--- Dataset excerpts ---

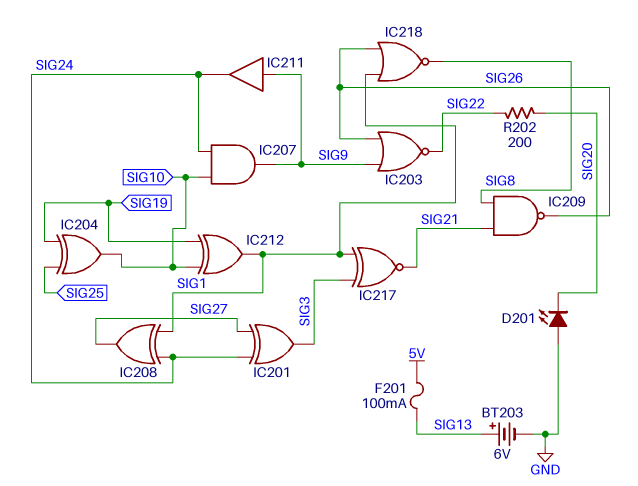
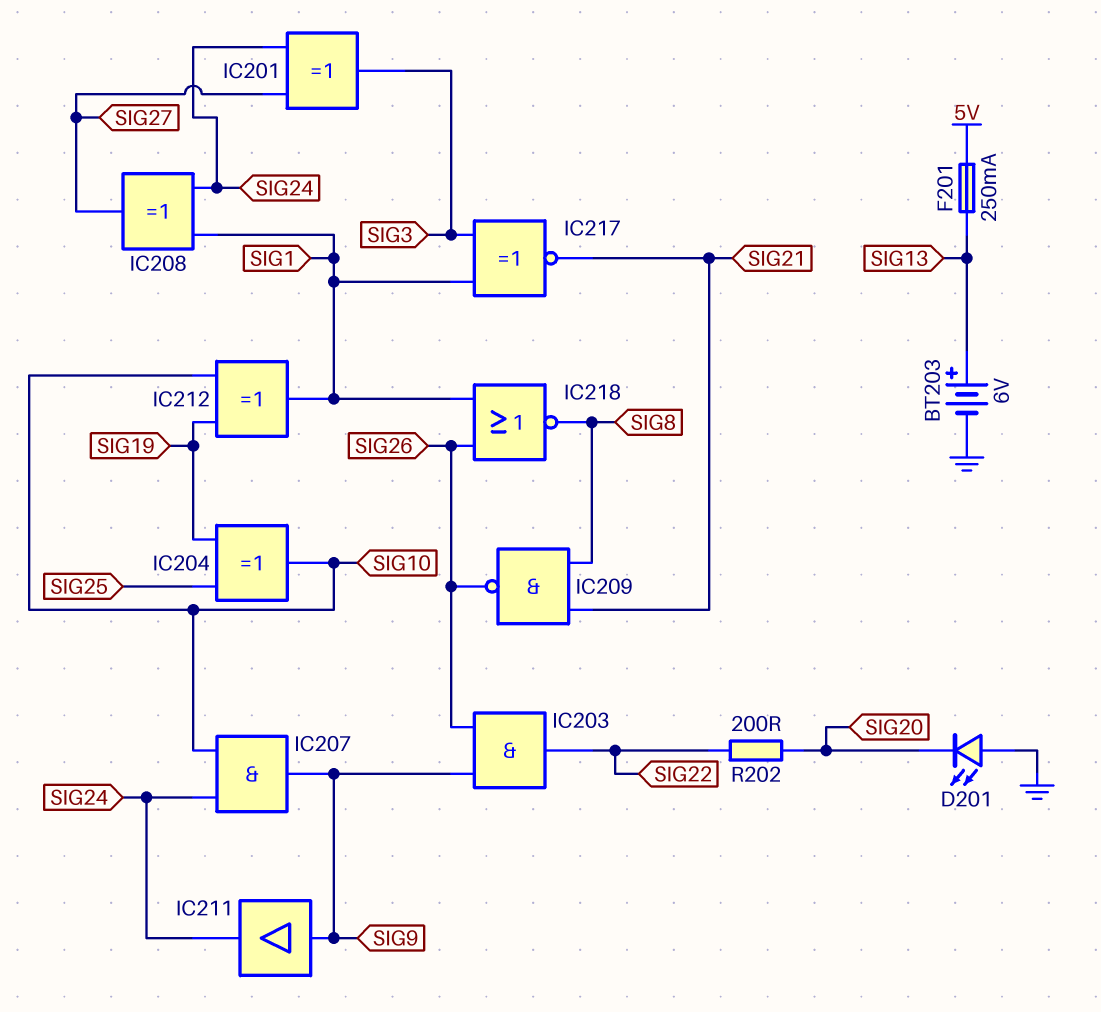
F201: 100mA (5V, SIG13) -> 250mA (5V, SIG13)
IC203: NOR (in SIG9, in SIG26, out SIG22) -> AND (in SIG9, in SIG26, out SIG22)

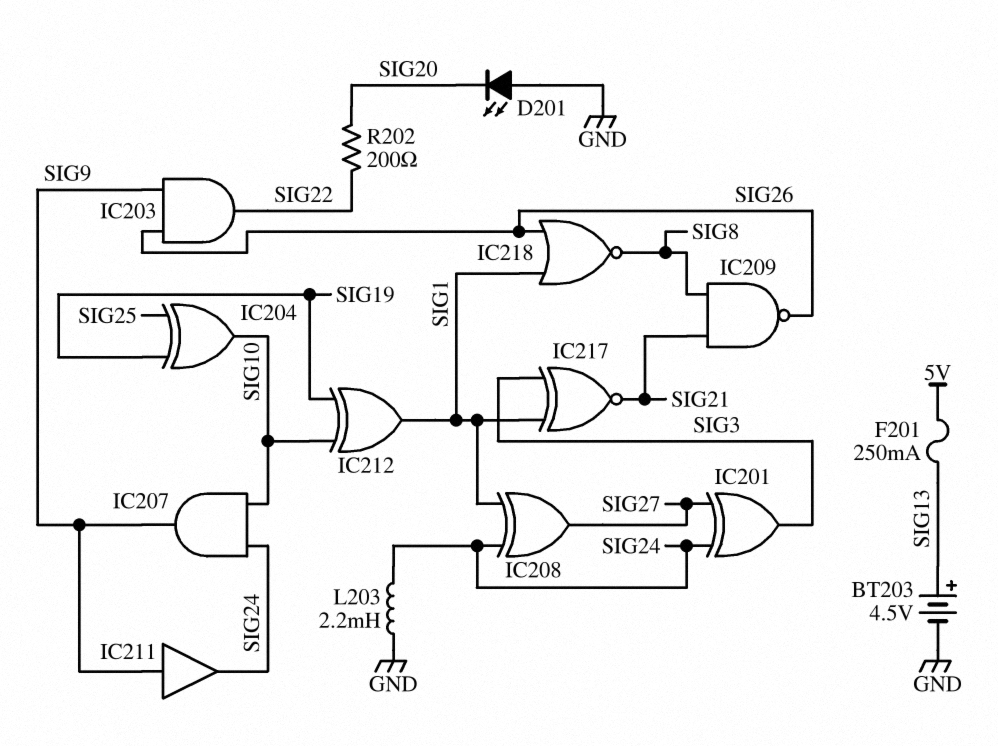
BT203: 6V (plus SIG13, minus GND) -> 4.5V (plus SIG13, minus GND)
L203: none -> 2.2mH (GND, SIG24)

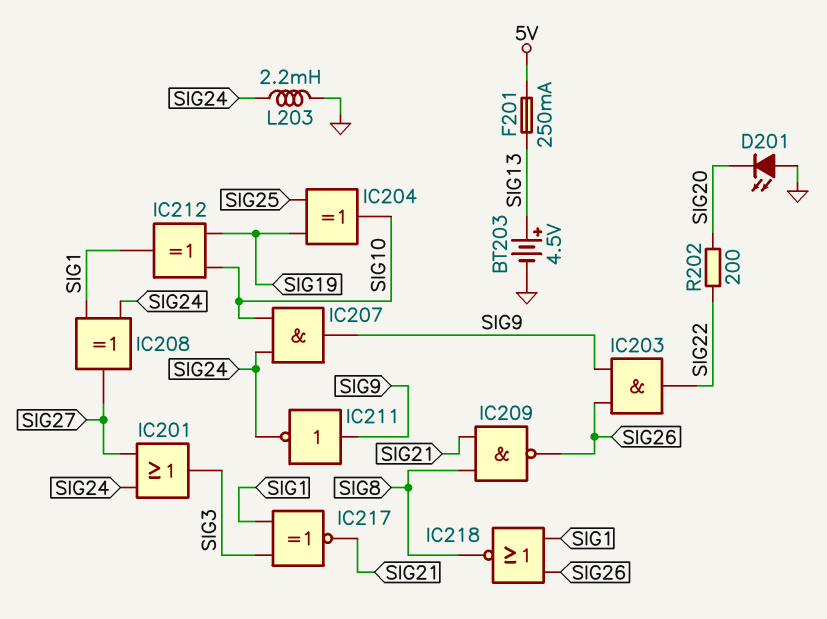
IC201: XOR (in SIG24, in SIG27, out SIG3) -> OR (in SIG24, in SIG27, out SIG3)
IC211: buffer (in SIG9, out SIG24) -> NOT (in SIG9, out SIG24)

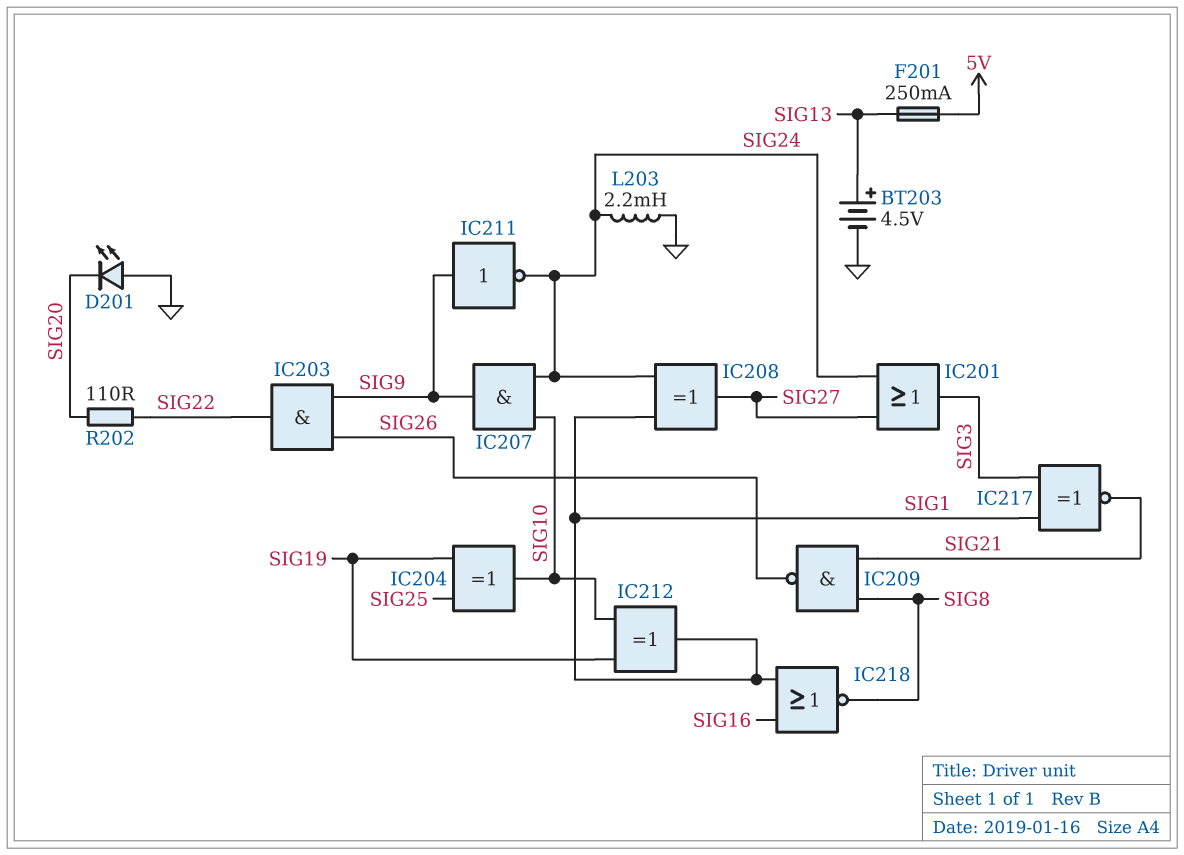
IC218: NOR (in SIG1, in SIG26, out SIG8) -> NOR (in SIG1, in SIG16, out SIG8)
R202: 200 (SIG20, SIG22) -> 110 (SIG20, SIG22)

---
--- Dataset excerpts ---

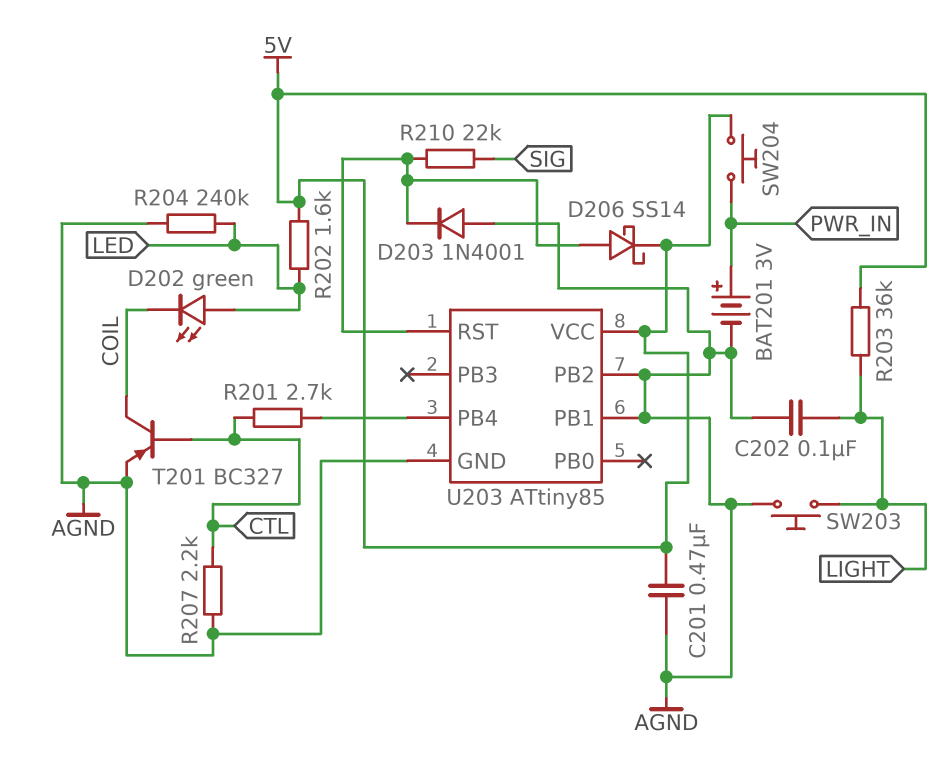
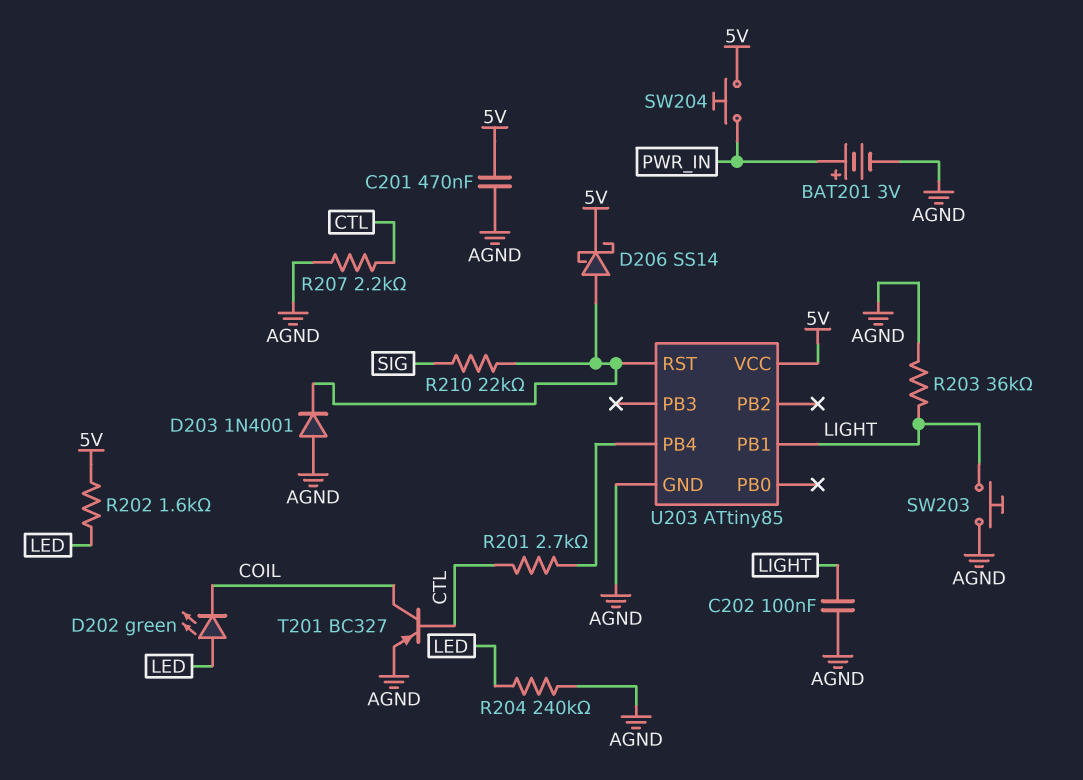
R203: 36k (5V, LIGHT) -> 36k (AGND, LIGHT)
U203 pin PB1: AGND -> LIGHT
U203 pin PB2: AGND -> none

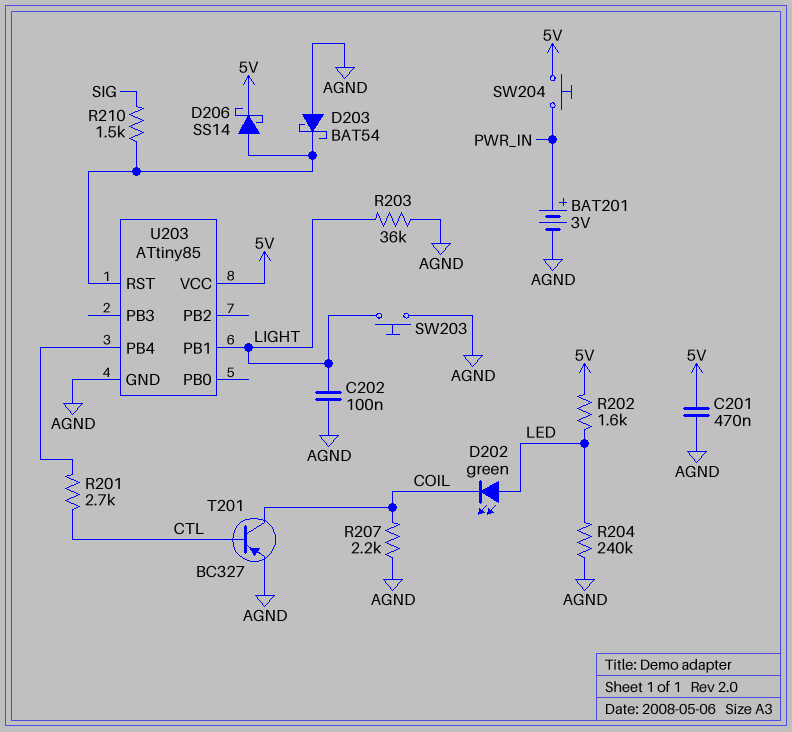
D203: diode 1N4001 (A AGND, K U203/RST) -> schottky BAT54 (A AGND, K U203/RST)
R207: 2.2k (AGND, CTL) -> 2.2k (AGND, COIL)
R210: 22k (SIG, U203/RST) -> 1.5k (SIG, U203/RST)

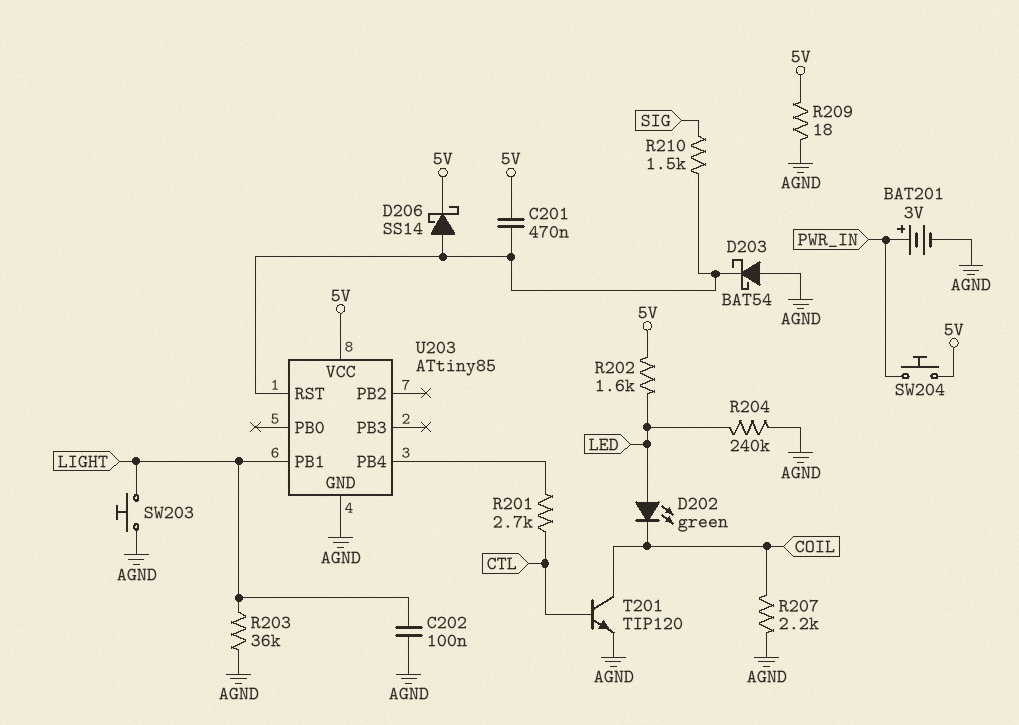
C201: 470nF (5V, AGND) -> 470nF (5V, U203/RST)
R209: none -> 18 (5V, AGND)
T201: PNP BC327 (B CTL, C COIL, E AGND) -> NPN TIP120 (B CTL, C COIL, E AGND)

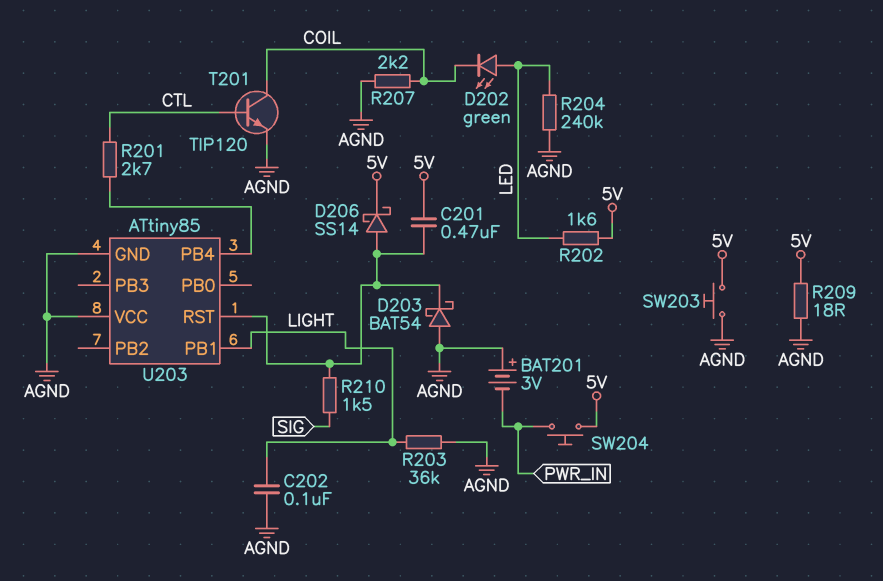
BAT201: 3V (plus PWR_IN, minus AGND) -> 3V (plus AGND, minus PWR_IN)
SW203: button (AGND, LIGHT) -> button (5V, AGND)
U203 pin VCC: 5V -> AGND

---

> [What to work on]: Return every line above where "plus" appears.

> [Answer]:
BT203: 6V (plus SIG13, minus GND) -> 4.5V (plus SIG13, minus GND)
BAT201: 3V (plus PWR_IN, minus AGND) -> 3V (plus AGND, minus PWR_IN)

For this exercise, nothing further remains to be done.